Work task: Could you restate exactly the lines that begin at the line with "BT2 pin RXD: D6 -> D8" and end at the final line of the data?

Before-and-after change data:
────────────────

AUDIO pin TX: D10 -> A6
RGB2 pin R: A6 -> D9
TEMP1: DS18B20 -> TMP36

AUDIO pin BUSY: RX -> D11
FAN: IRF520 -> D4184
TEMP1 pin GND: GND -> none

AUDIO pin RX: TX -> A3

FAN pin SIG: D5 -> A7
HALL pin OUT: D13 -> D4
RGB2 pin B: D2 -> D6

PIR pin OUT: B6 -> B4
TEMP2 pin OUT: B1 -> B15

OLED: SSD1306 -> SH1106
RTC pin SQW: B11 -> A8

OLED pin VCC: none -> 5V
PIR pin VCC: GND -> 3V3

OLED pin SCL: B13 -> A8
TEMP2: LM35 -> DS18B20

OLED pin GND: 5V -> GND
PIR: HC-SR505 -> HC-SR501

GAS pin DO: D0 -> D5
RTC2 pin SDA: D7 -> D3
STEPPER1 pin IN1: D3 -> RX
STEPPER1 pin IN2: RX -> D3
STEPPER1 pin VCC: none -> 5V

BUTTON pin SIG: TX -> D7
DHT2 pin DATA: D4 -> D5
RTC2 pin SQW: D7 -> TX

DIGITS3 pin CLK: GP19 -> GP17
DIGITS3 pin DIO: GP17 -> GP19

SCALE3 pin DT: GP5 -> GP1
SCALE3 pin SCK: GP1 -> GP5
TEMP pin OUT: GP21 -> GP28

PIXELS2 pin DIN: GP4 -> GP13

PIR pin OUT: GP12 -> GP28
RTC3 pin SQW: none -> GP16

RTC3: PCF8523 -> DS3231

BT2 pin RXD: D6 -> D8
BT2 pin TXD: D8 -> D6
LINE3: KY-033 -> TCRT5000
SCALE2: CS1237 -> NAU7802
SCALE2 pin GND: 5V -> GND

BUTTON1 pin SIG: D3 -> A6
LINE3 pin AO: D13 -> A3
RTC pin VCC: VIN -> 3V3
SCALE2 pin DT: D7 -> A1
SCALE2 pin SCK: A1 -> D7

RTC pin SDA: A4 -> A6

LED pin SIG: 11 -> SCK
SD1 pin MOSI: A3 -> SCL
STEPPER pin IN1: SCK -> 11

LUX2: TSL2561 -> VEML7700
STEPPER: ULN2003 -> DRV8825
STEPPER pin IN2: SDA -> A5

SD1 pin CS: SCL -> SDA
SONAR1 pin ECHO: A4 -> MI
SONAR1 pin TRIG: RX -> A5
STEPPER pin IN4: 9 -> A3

────────────────

Answer below:
BT2 pin RXD: D6 -> D8
BT2 pin TXD: D8 -> D6
LINE3: KY-033 -> TCRT5000
SCALE2: CS1237 -> NAU7802
SCALE2 pin GND: 5V -> GND

BUTTON1 pin SIG: D3 -> A6
LINE3 pin AO: D13 -> A3
RTC pin VCC: VIN -> 3V3
SCALE2 pin DT: D7 -> A1
SCALE2 pin SCK: A1 -> D7

RTC pin SDA: A4 -> A6

LED pin SIG: 11 -> SCK
SD1 pin MOSI: A3 -> SCL
STEPPER pin IN1: SCK -> 11

LUX2: TSL2561 -> VEML7700
STEPPER: ULN2003 -> DRV8825
STEPPER pin IN2: SDA -> A5

SD1 pin CS: SCL -> SDA
SONAR1 pin ECHO: A4 -> MI
SONAR1 pin TRIG: RX -> A5
STEPPER pin IN4: 9 -> A3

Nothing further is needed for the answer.